Assignment: Beginning with the line where "(396, 533) = (184, 294): purple" occurs, transcribe every line exactly through the last line of the listing below, and no others.

The data:
= Beginning of Section =
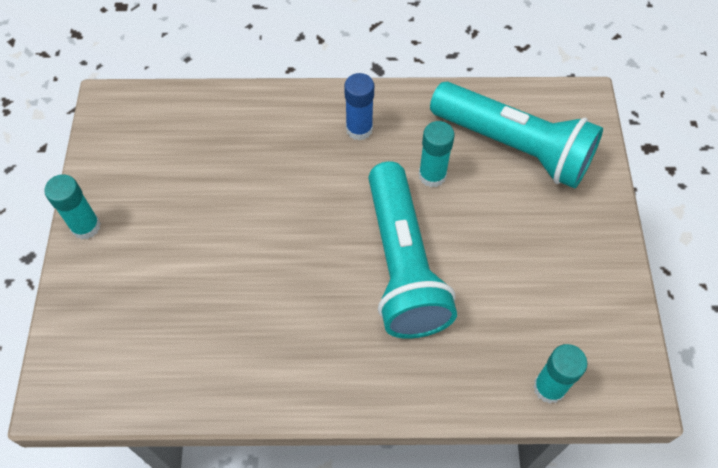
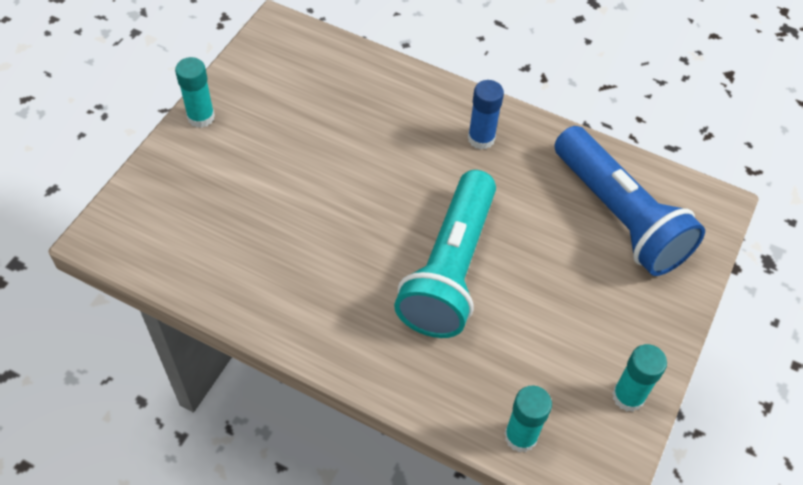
camera: 25 degrees right, 5 degrees down
(432, 175) = (524, 206): turquoise glue stick -> turquoise glue stick (628, 396)
(513, 146) = (619, 215): turquoise flashlight -> blue flashlight

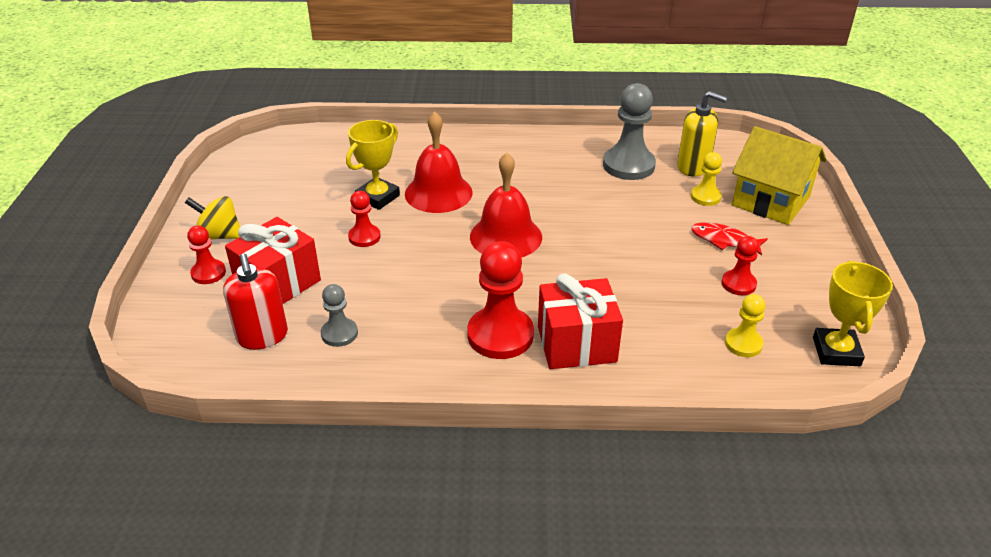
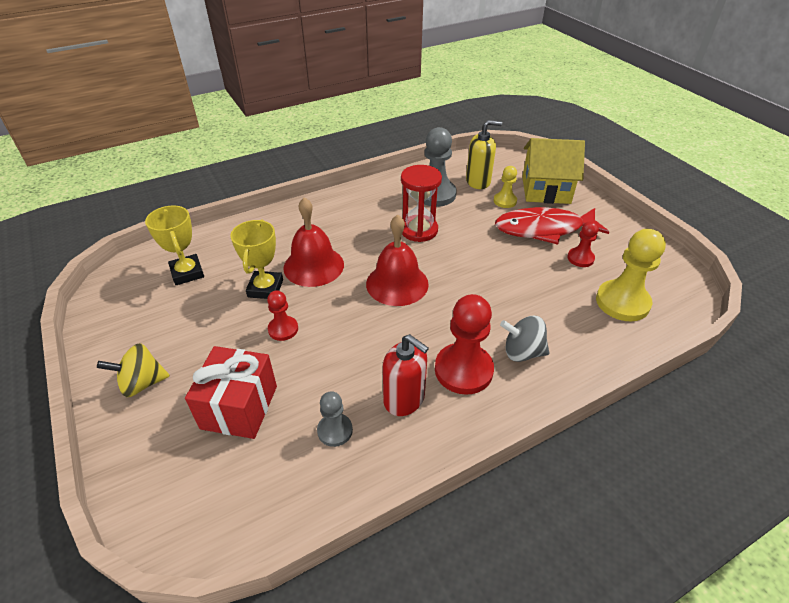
camera: 30 degrees left, 5 degrees up
(208, 273) = (160, 427): red pawn -> none
(262, 336) = (266, 468): red soap dispenser -> red soap dispenser (404, 399)
(576, 195) = (419, 230): none -> red hourglass
(576, 344) = (522, 352): red gift -> grey spinning top
(724, 240) = (544, 229): red fish -> red fish, size x1.92
(743, 344) = (622, 302): yellow pawn -> yellow pawn, size x1.82
(836, 351) = (676, 283): yellow trophy -> yellow trophy (187, 273)

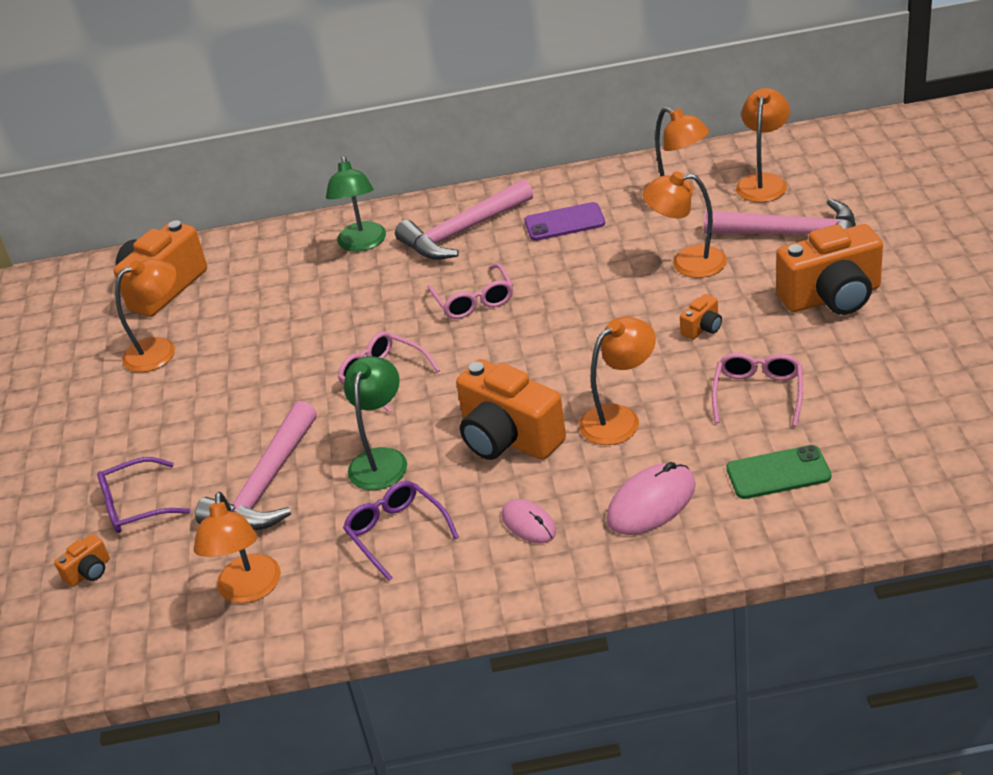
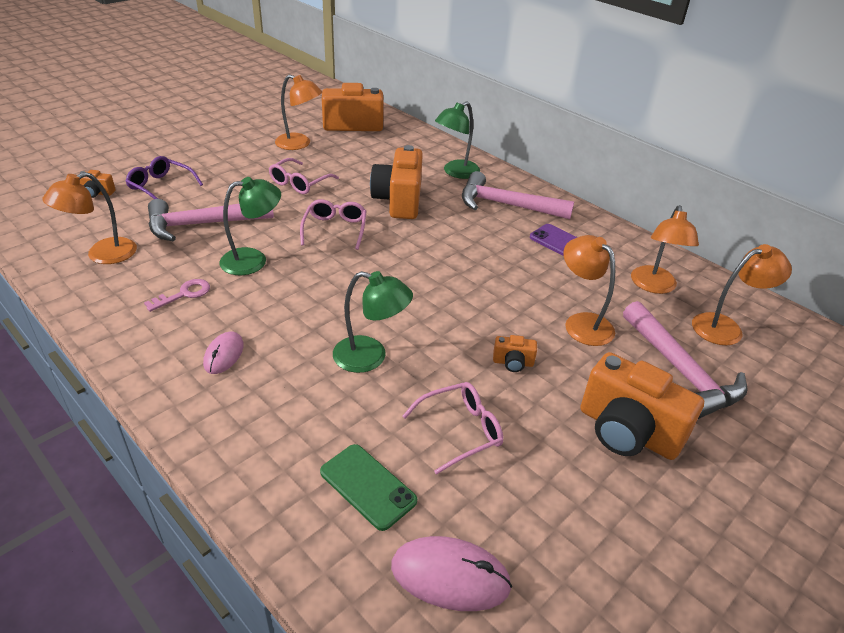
camera: 45 degrees right, 0 degrees up
(396, 533) = (184, 294): purple glasses -> pink key
(474, 301) = (442, 237): pink glasses -> pink glasses (299, 183)
(508, 438) = (310, 308): orange camera -> orange camera (399, 201)
(619, 418) = (370, 357): orange lamp -> green lamp
(651, 503) = (283, 415): pink mouse -> pink mouse (450, 576)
= End of Section =
Result below:
(396, 533) = (184, 294): purple glasses -> pink key
(474, 301) = (442, 237): pink glasses -> pink glasses (299, 183)
(508, 438) = (310, 308): orange camera -> orange camera (399, 201)
(619, 418) = (370, 357): orange lamp -> green lamp
(651, 503) = (283, 415): pink mouse -> pink mouse (450, 576)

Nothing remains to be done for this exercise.